Given data>
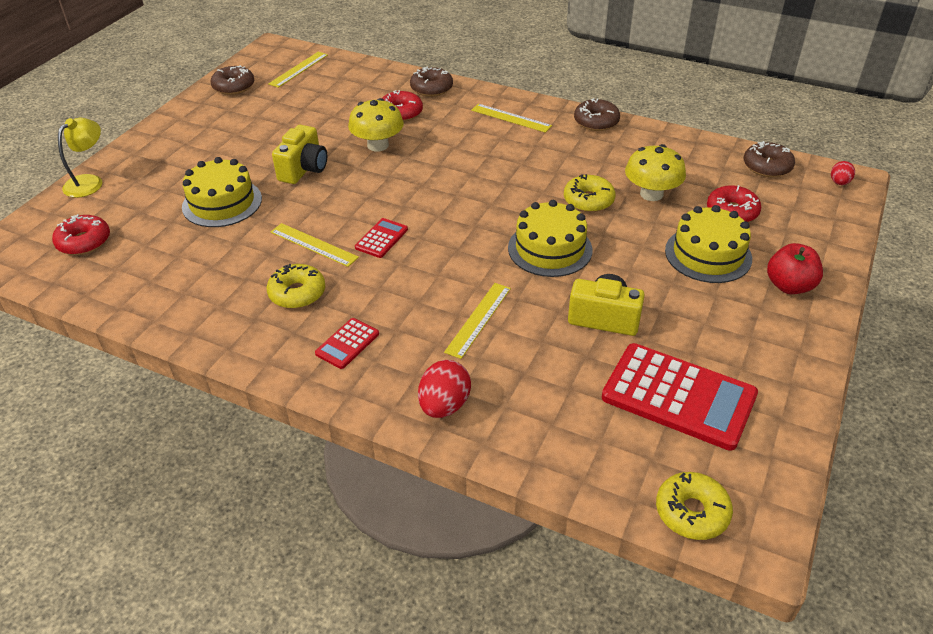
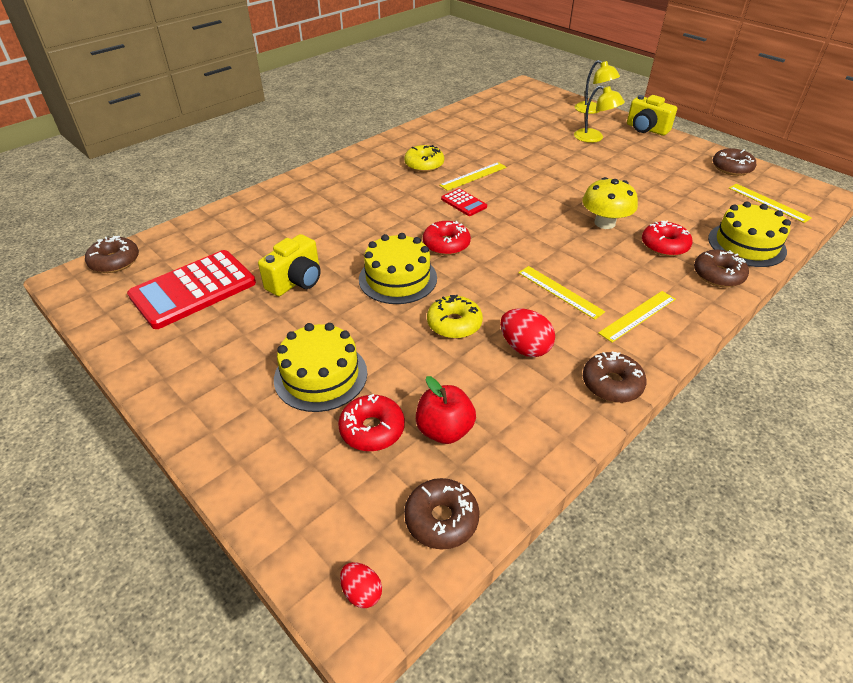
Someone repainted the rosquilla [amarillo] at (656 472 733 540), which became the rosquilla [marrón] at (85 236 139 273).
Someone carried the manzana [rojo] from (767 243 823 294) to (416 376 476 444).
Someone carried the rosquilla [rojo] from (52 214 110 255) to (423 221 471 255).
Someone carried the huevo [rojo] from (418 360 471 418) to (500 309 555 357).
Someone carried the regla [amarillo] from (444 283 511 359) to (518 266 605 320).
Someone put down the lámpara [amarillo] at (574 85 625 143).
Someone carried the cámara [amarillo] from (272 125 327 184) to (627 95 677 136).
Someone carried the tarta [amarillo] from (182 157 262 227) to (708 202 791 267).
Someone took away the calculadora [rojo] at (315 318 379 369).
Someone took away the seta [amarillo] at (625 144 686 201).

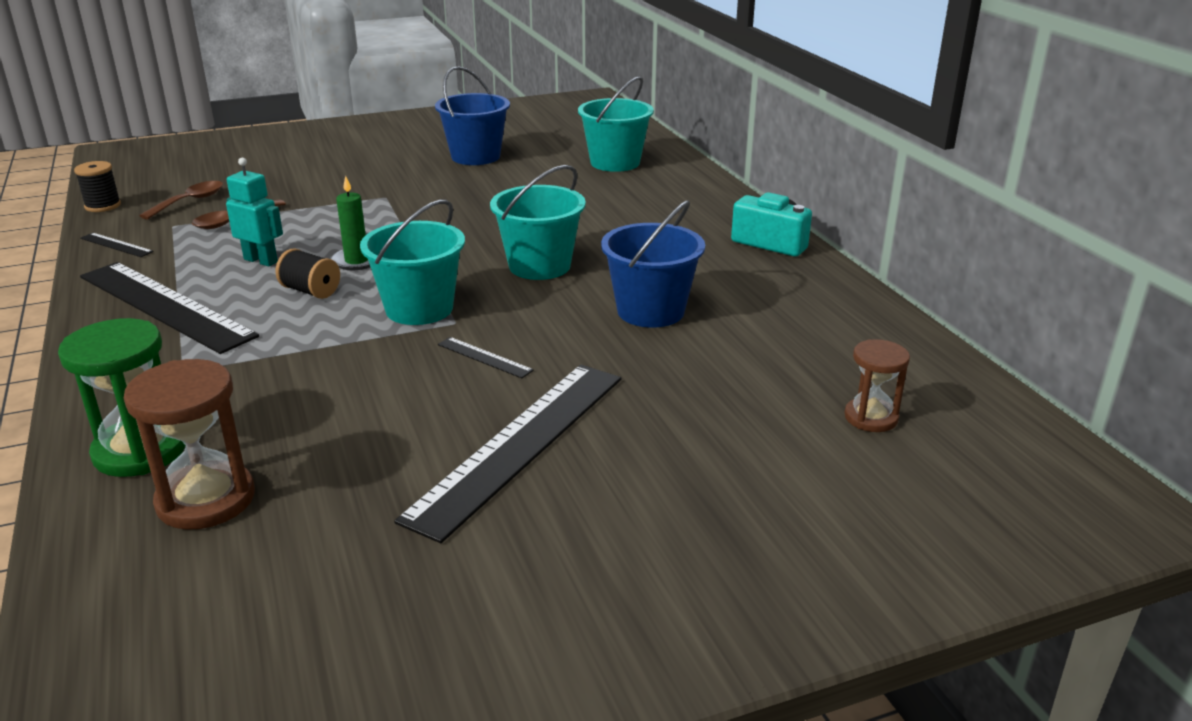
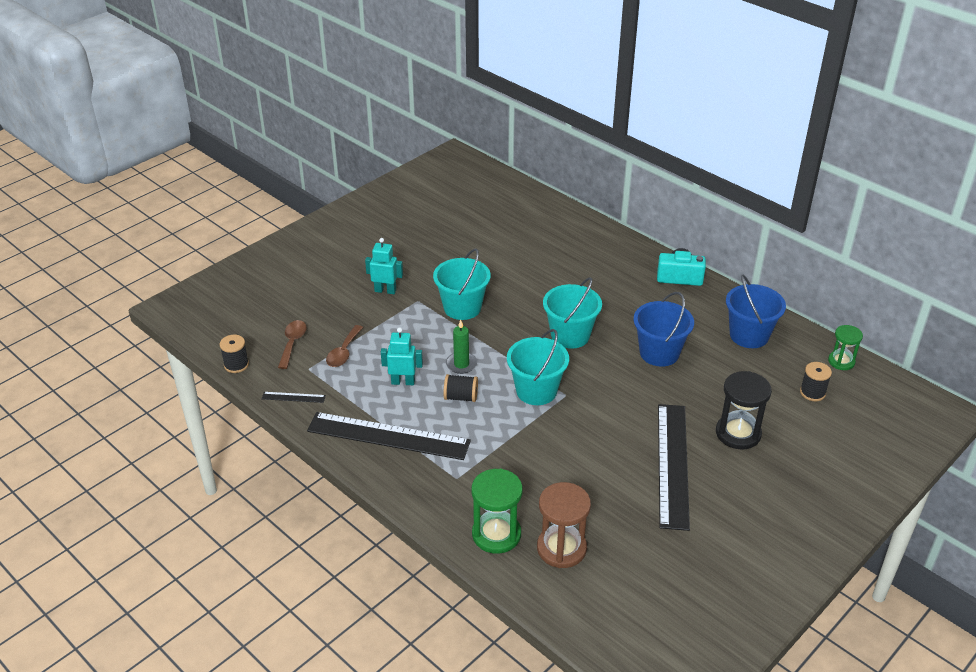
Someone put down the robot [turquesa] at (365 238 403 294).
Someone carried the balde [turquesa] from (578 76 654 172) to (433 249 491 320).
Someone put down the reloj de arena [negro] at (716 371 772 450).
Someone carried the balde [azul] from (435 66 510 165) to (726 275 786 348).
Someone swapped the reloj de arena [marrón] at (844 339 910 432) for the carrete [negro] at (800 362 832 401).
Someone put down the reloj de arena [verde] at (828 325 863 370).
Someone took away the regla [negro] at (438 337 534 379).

--

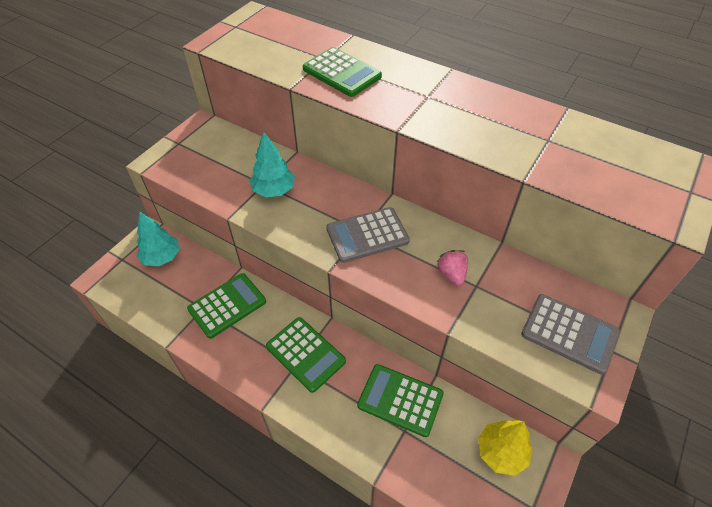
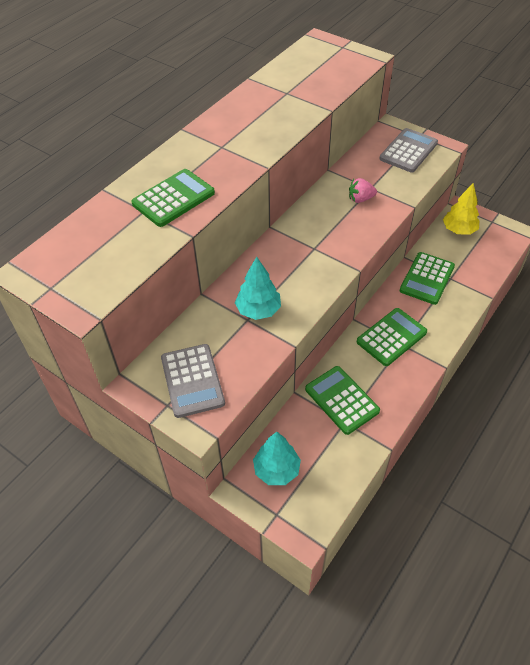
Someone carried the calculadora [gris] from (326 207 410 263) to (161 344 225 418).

What you have to do> As the answer, set down only the lines from the data above between the one holding "Someone carried the huevo" and the one holding "Someone put down the lámpara", inclusive, exactly as they read.

Exercise result>
Someone carried the huevo [rojo] from (418 360 471 418) to (500 309 555 357).
Someone carried the regla [amarillo] from (444 283 511 359) to (518 266 605 320).
Someone put down the lámpara [amarillo] at (574 85 625 143).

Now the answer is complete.